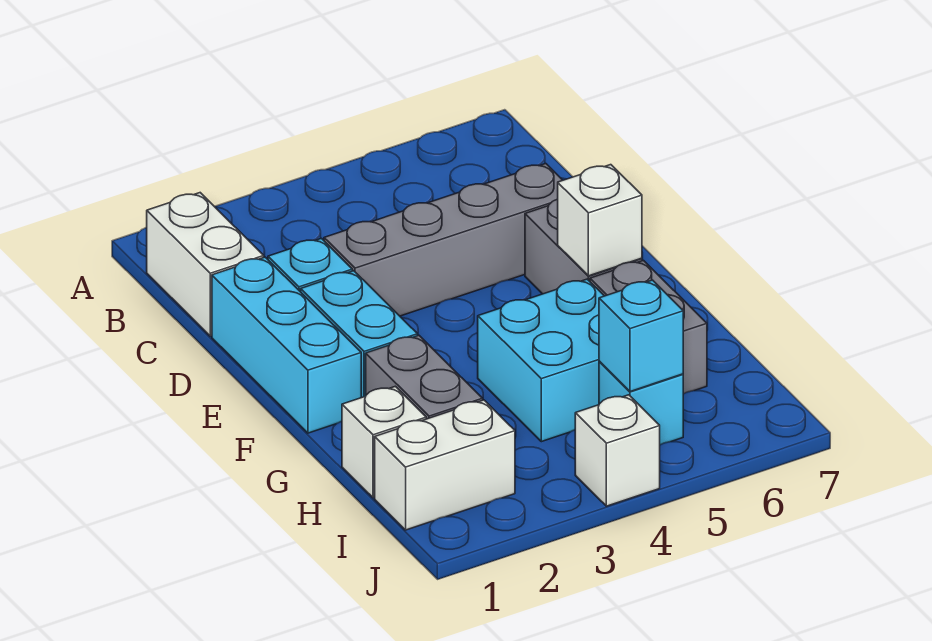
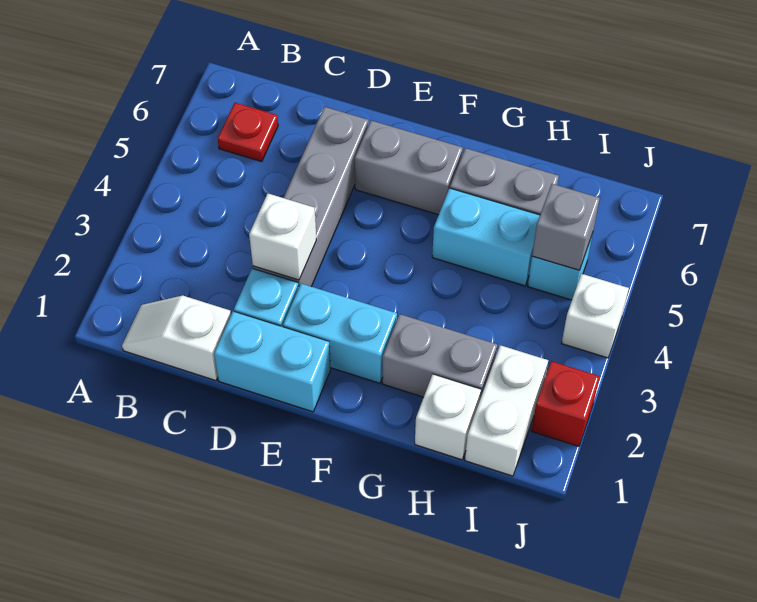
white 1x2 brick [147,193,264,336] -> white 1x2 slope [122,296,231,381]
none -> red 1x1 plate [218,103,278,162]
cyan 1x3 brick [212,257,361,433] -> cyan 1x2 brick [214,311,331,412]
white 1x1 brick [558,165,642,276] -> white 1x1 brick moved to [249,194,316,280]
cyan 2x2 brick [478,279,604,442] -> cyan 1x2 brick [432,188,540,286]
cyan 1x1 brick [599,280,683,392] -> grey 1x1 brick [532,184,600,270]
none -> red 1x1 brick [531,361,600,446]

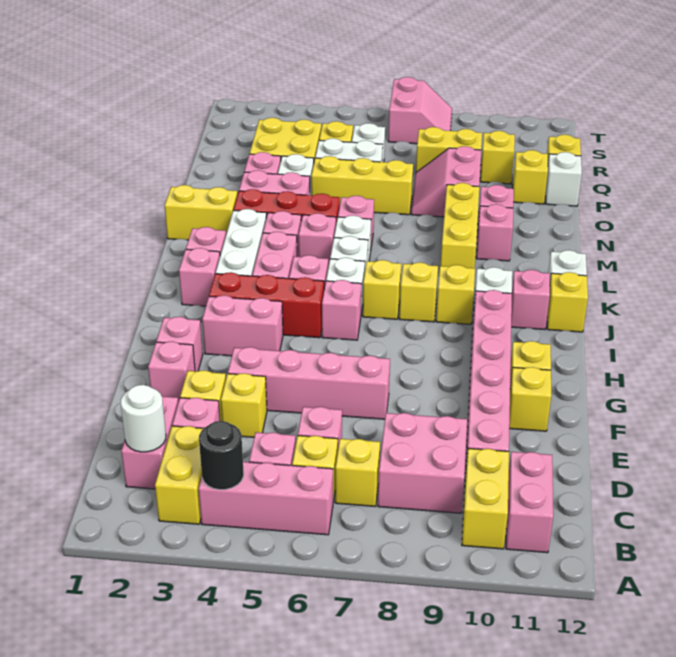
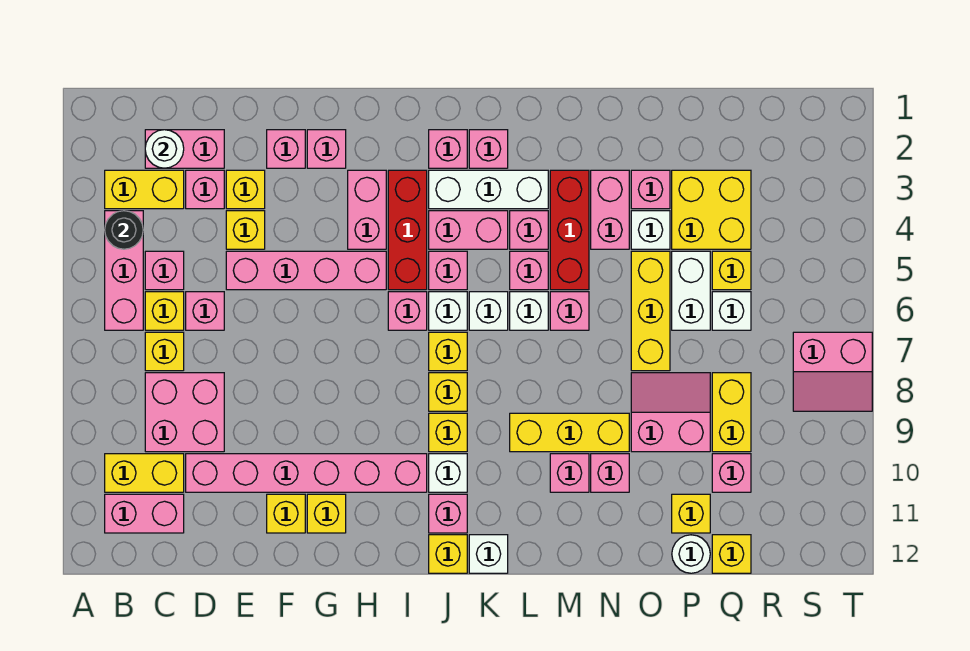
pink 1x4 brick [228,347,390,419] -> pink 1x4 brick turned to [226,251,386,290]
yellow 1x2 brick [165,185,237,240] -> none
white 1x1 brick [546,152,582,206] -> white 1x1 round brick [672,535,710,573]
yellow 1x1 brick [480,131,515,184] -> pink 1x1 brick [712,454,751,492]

+===+

Problem details: Exactly how many lines of the listing above hold the word "yellow"? Give the number alone.

Your solution: 2